Reproduce every entry below precisely; do not include the pictures.

--- DATA RECORDS ---

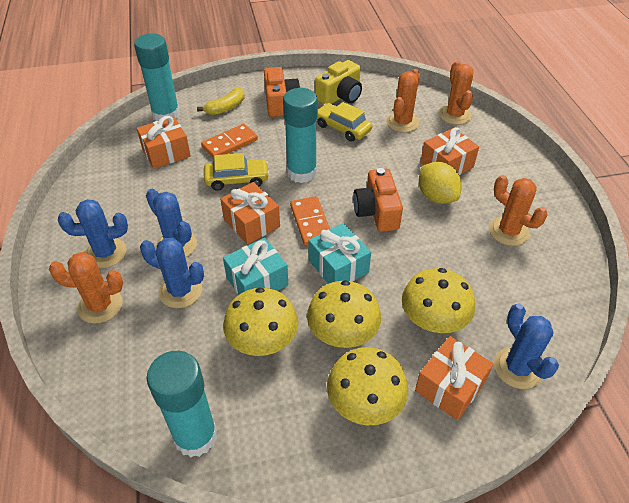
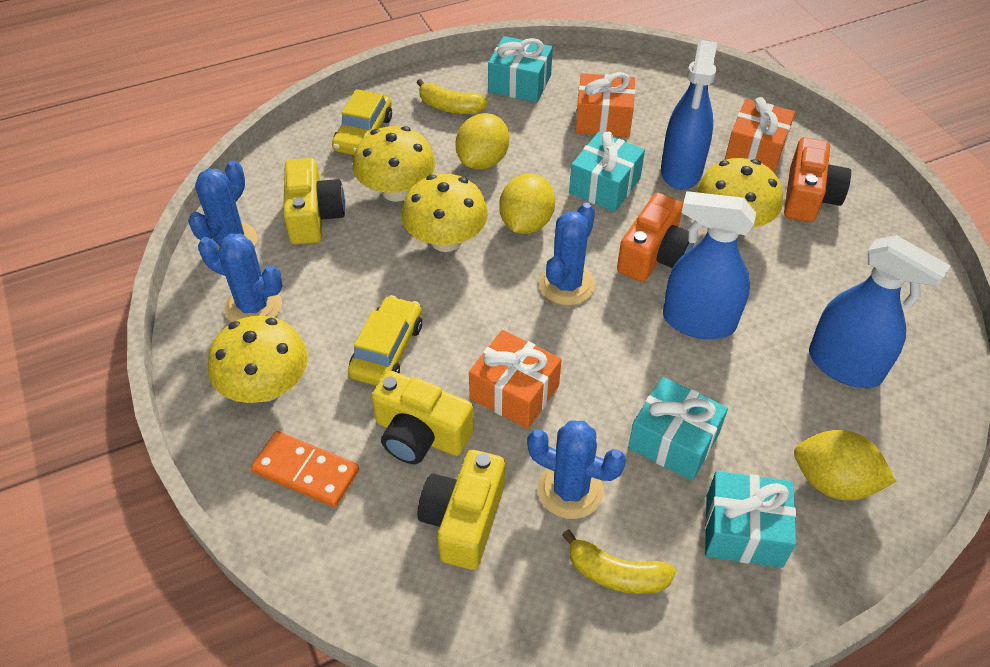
blue spray bottle: 0 -> 3
orange cactus: 4 -> 0
orange domino: 2 -> 1
orange gift: 4 -> 3
turquoise gift: 2 -> 4
turquoise glue stick: 3 -> 0
yellow banana: 1 -> 2
yellow camera: 1 -> 3
yellow lemon: 1 -> 3

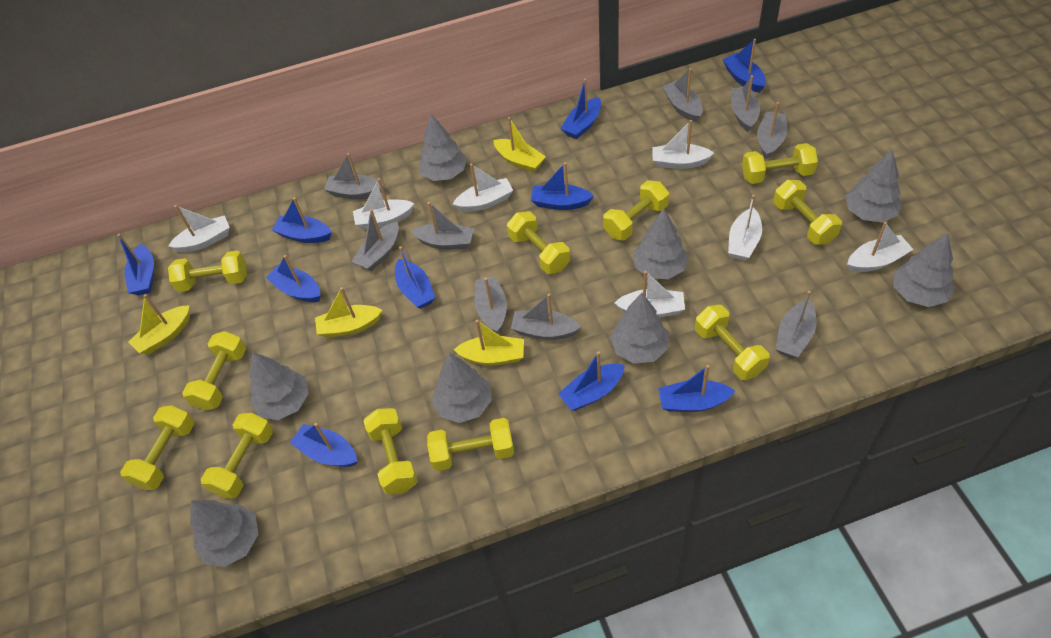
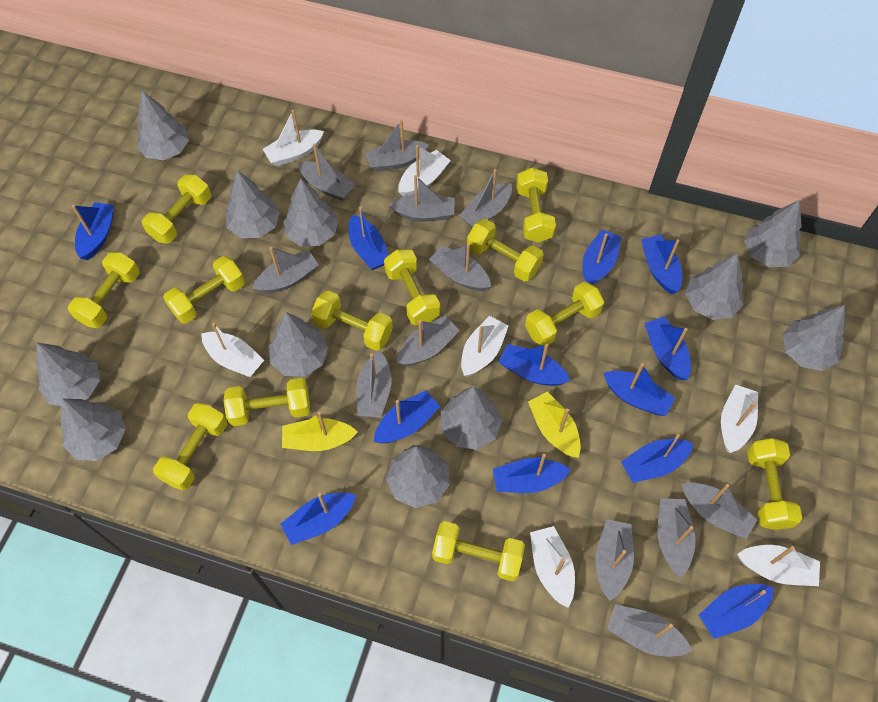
blue boat: 10 -> 12
grey boat: 9 -> 12
grey tree: 8 -> 11
yellow boat: 4 -> 2
yellow dumbbell: 11 -> 12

---

TASK OUTPUT:
blue spray bottle: 0 -> 3
orange cactus: 4 -> 0
orange domino: 2 -> 1
orange gift: 4 -> 3
turquoise gift: 2 -> 4
turquoise glue stick: 3 -> 0
yellow banana: 1 -> 2
yellow camera: 1 -> 3
yellow lemon: 1 -> 3

blue boat: 10 -> 12
grey boat: 9 -> 12
grey tree: 8 -> 11
yellow boat: 4 -> 2
yellow dumbbell: 11 -> 12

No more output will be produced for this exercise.